**WHAT TO PRODUCE**.
The result should consist solely of the line containing "D106: zener (A" and the lines that follow it below, each reproduced exactly, the last line included.

——————

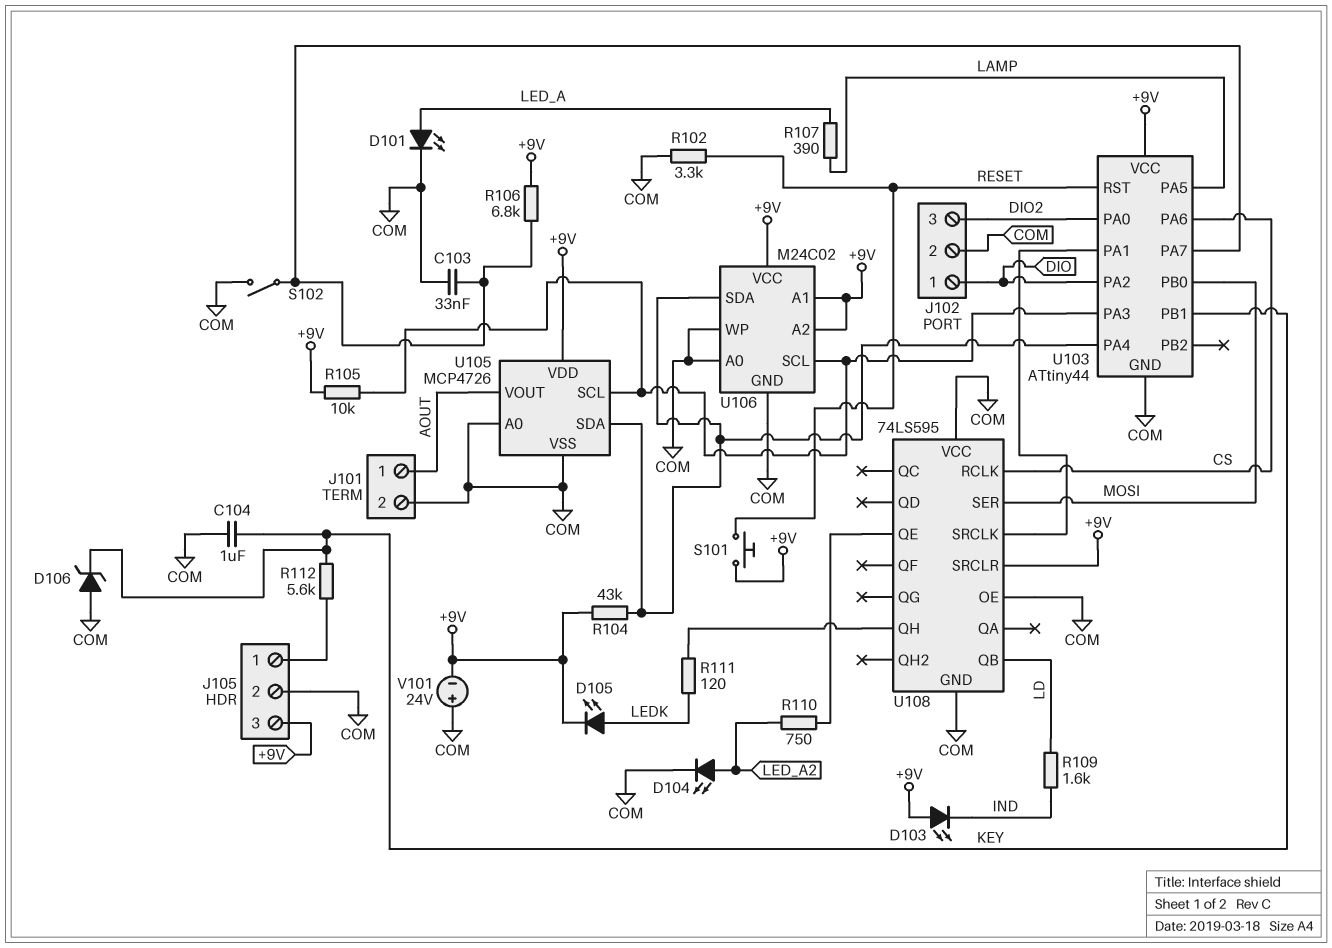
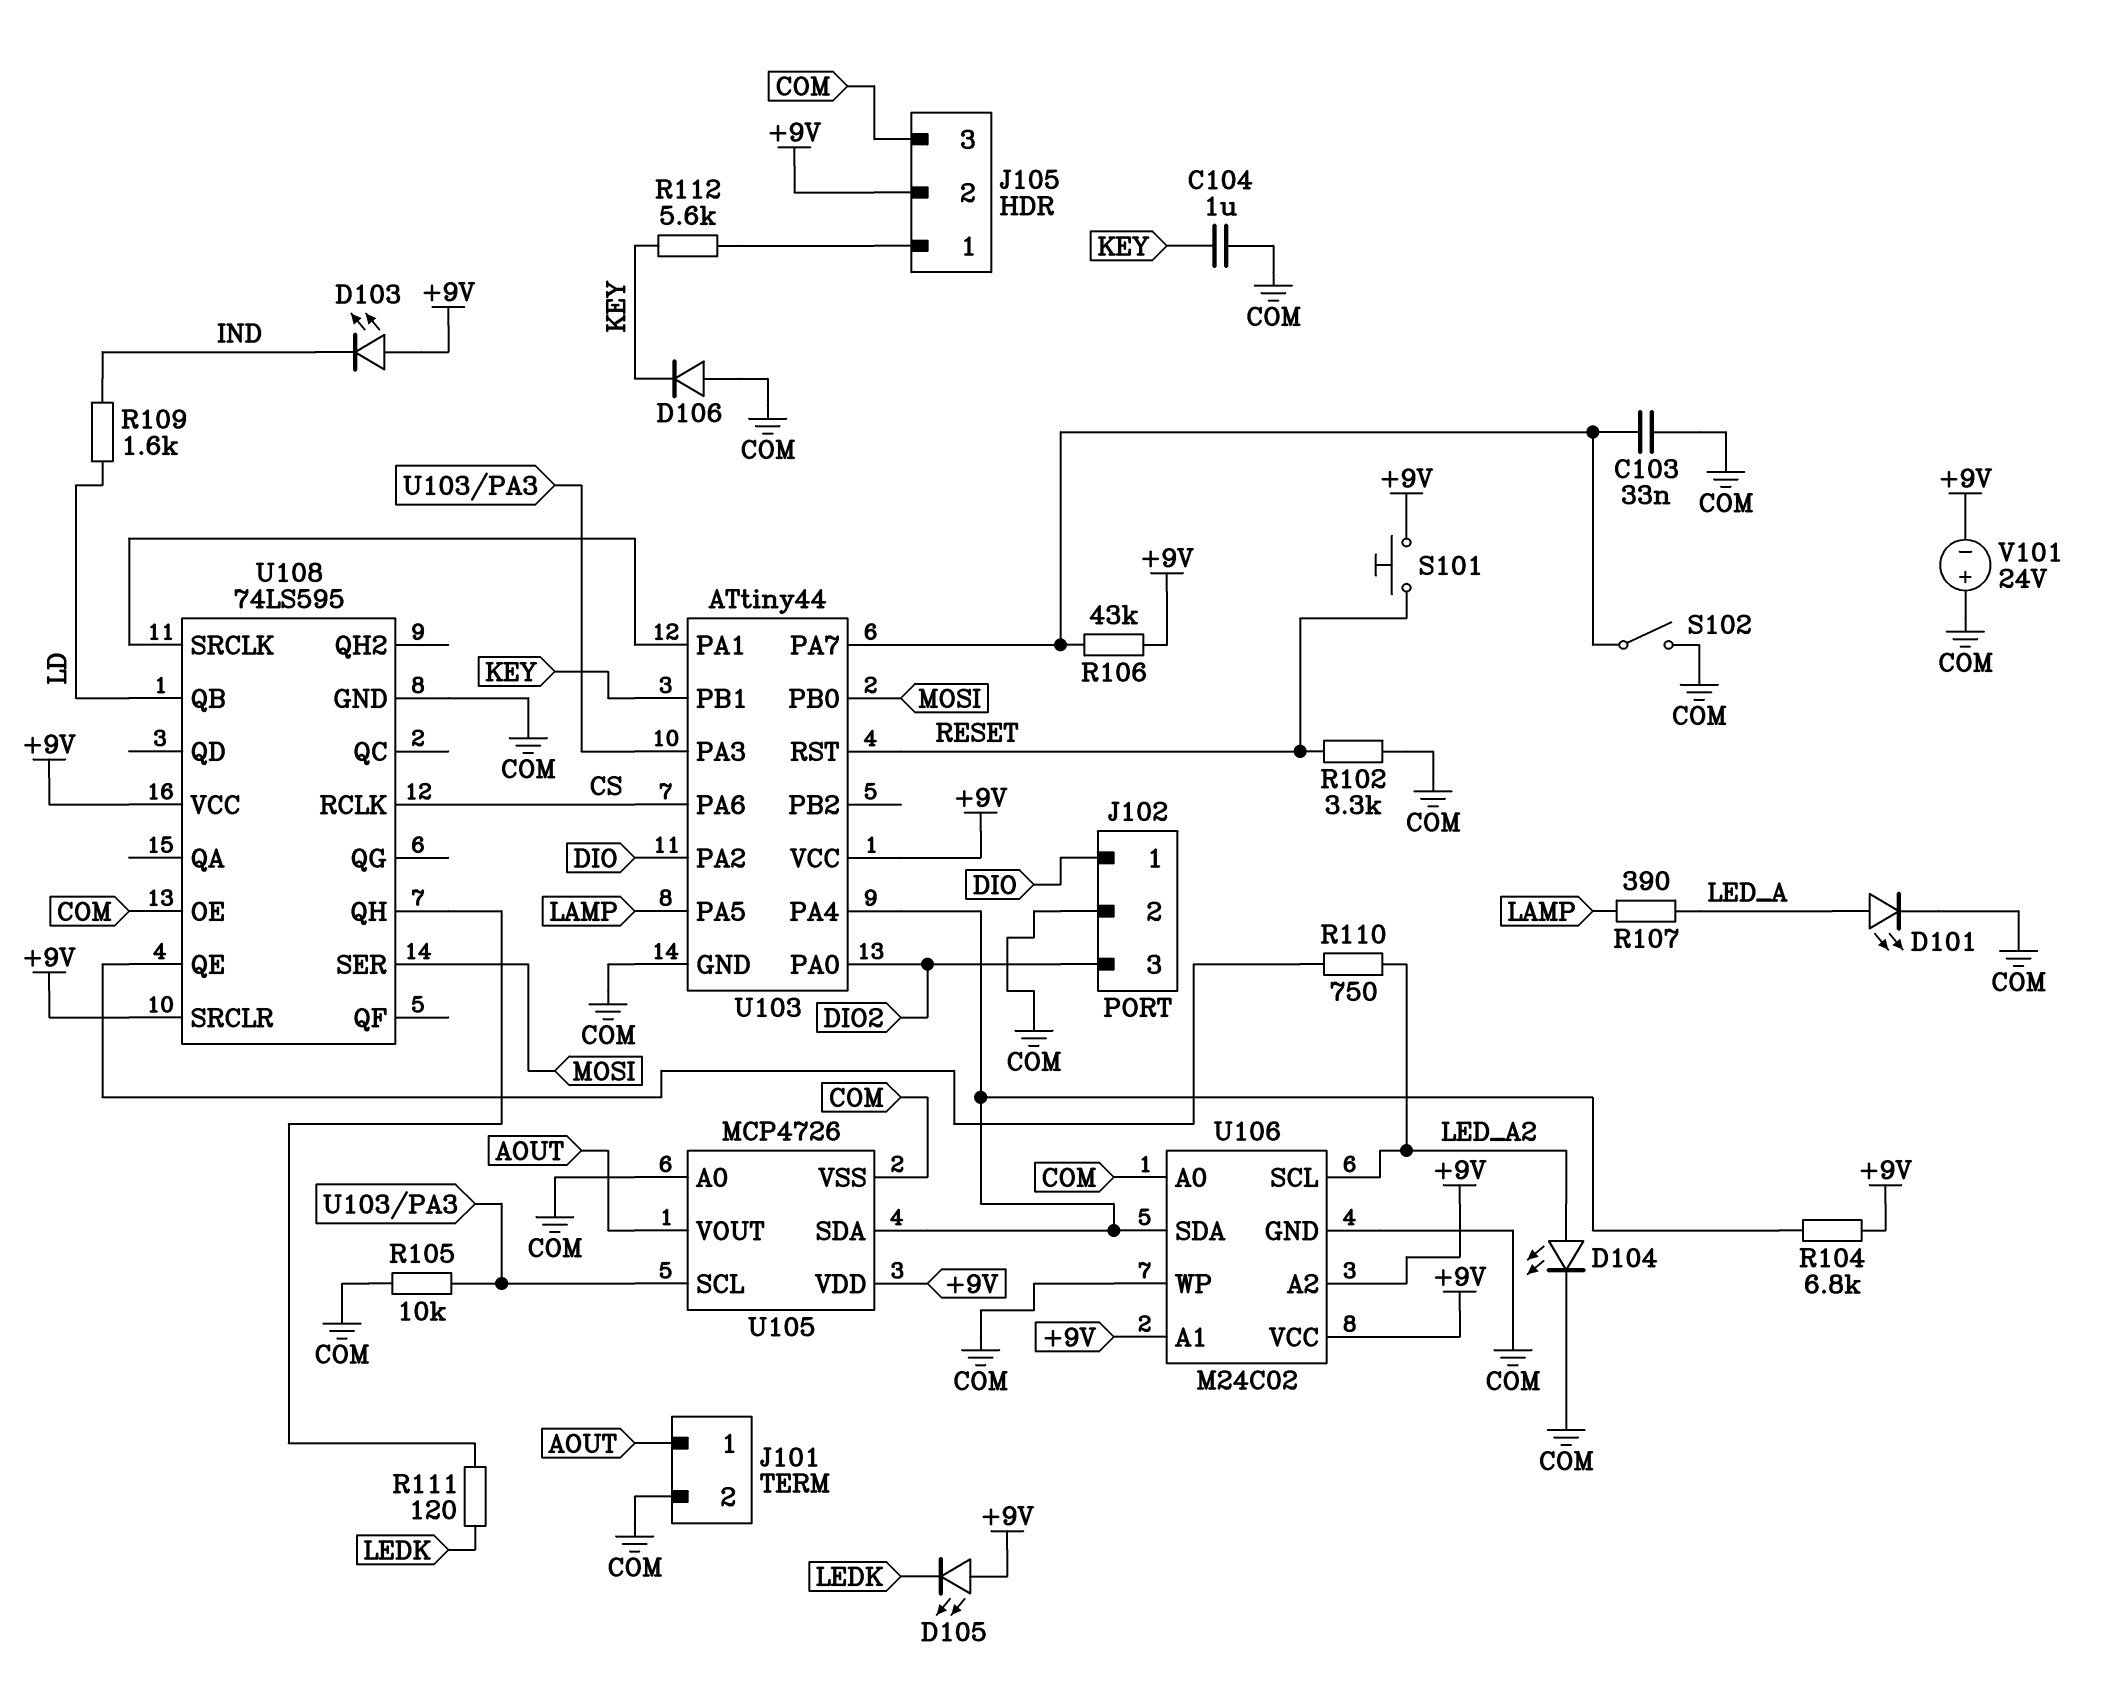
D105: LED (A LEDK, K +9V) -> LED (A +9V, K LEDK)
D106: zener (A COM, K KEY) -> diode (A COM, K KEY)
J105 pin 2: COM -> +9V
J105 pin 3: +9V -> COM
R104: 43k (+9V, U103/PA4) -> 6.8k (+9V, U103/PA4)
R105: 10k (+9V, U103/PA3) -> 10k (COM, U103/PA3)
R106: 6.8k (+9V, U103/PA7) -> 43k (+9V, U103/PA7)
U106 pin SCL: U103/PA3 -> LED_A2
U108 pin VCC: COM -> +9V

——————

**RESULT**.
D106: zener (A COM, K KEY) -> diode (A COM, K KEY)
J105 pin 2: COM -> +9V
J105 pin 3: +9V -> COM
R104: 43k (+9V, U103/PA4) -> 6.8k (+9V, U103/PA4)
R105: 10k (+9V, U103/PA3) -> 10k (COM, U103/PA3)
R106: 6.8k (+9V, U103/PA7) -> 43k (+9V, U103/PA7)
U106 pin SCL: U103/PA3 -> LED_A2
U108 pin VCC: COM -> +9V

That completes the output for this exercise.